[Opening Information given section]

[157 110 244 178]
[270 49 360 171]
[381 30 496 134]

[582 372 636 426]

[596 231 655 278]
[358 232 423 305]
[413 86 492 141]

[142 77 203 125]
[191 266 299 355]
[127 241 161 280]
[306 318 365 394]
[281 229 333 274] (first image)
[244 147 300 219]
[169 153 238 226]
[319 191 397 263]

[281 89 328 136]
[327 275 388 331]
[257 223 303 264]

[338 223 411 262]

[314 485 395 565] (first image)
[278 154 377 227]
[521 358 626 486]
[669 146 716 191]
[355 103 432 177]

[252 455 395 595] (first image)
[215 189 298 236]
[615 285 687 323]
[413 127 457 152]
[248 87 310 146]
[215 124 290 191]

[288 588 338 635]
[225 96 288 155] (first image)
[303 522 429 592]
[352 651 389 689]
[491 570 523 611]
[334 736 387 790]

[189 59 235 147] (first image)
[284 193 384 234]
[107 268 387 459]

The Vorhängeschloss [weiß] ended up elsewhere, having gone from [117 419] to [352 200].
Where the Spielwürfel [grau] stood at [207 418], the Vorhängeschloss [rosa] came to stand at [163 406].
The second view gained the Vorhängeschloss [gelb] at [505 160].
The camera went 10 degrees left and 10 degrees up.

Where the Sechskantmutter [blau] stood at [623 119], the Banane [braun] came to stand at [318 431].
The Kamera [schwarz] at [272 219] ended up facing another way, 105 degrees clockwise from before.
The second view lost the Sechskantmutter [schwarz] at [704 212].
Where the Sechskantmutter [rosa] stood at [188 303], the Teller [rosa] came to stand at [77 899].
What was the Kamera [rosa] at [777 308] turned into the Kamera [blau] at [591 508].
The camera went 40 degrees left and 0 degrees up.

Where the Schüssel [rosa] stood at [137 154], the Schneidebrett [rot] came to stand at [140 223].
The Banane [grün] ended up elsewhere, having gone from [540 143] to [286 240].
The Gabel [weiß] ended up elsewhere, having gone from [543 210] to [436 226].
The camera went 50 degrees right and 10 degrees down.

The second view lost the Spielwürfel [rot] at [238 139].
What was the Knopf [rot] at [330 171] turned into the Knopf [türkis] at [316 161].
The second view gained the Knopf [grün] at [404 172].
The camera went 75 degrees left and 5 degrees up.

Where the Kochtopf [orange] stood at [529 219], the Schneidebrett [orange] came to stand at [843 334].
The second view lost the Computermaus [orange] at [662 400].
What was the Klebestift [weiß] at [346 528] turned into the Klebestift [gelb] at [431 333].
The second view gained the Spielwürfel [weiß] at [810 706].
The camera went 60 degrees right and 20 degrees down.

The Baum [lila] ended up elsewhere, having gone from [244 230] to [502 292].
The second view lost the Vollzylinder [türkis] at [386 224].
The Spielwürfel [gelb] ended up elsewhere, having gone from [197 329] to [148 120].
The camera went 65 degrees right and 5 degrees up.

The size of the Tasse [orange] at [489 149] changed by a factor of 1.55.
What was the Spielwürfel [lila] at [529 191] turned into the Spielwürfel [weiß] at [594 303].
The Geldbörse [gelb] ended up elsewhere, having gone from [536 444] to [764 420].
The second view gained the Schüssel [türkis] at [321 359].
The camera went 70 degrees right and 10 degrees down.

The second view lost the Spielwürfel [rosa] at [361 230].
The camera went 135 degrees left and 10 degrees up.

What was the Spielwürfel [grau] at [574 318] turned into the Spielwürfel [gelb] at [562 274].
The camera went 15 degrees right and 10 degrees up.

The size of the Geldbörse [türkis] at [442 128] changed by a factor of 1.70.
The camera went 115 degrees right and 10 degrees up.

[Closing Information given section]

## To do
Every record above is to be given again precisely.

## Exercise response
[157 110 244 178]
[270 49 360 171]
[381 30 496 134]

[582 372 636 426]

[596 231 655 278]
[358 232 423 305]
[413 86 492 141]

[142 77 203 125]
[191 266 299 355]
[127 241 161 280]
[306 318 365 394]
[281 229 333 274] (first image)
[244 147 300 219]
[169 153 238 226]
[319 191 397 263]

[281 89 328 136]
[327 275 388 331]
[257 223 303 264]

[338 223 411 262]

[314 485 395 565] (first image)
[278 154 377 227]
[521 358 626 486]
[669 146 716 191]
[355 103 432 177]

[252 455 395 595] (first image)
[215 189 298 236]
[615 285 687 323]
[413 127 457 152]
[248 87 310 146]
[215 124 290 191]

[288 588 338 635]
[225 96 288 155] (first image)
[303 522 429 592]
[352 651 389 689]
[491 570 523 611]
[334 736 387 790]

[189 59 235 147] (first image)
[284 193 384 234]
[107 268 387 459]

The Vorhängeschloss [weiß] ended up elsewhere, having gone from [117 419] to [352 200].
Where the Spielwürfel [grau] stood at [207 418], the Vorhängeschloss [rosa] came to stand at [163 406].
The second view gained the Vorhängeschloss [gelb] at [505 160].
The camera went 10 degrees left and 10 degrees up.

Where the Sechskantmutter [blau] stood at [623 119], the Banane [braun] came to stand at [318 431].
The Kamera [schwarz] at [272 219] ended up facing another way, 105 degrees clockwise from before.
The second view lost the Sechskantmutter [schwarz] at [704 212].
Where the Sechskantmutter [rosa] stood at [188 303], the Teller [rosa] came to stand at [77 899].
What was the Kamera [rosa] at [777 308] turned into the Kamera [blau] at [591 508].
The camera went 40 degrees left and 0 degrees up.

Where the Schüssel [rosa] stood at [137 154], the Schneidebrett [rot] came to stand at [140 223].
The Banane [grün] ended up elsewhere, having gone from [540 143] to [286 240].
The Gabel [weiß] ended up elsewhere, having gone from [543 210] to [436 226].
The camera went 50 degrees right and 10 degrees down.

The second view lost the Spielwürfel [rot] at [238 139].
What was the Knopf [rot] at [330 171] turned into the Knopf [türkis] at [316 161].
The second view gained the Knopf [grün] at [404 172].
The camera went 75 degrees left and 5 degrees up.

Where the Kochtopf [orange] stood at [529 219], the Schneidebrett [orange] came to stand at [843 334].
The second view lost the Computermaus [orange] at [662 400].
What was the Klebestift [weiß] at [346 528] turned into the Klebestift [gelb] at [431 333].
The second view gained the Spielwürfel [weiß] at [810 706].
The camera went 60 degrees right and 20 degrees down.

The Baum [lila] ended up elsewhere, having gone from [244 230] to [502 292].
The second view lost the Vollzylinder [türkis] at [386 224].
The Spielwürfel [gelb] ended up elsewhere, having gone from [197 329] to [148 120].
The camera went 65 degrees right and 5 degrees up.

The size of the Tasse [orange] at [489 149] changed by a factor of 1.55.
What was the Spielwürfel [lila] at [529 191] turned into the Spielwürfel [weiß] at [594 303].
The Geldbörse [gelb] ended up elsewhere, having gone from [536 444] to [764 420].
The second view gained the Schüssel [türkis] at [321 359].
The camera went 70 degrees right and 10 degrees down.

The second view lost the Spielwürfel [rosa] at [361 230].
The camera went 135 degrees left and 10 degrees up.

What was the Spielwürfel [grau] at [574 318] turned into the Spielwürfel [gelb] at [562 274].
The camera went 15 degrees right and 10 degrees up.

The size of the Geldbörse [türkis] at [442 128] changed by a factor of 1.70.
The camera went 115 degrees right and 10 degrees up.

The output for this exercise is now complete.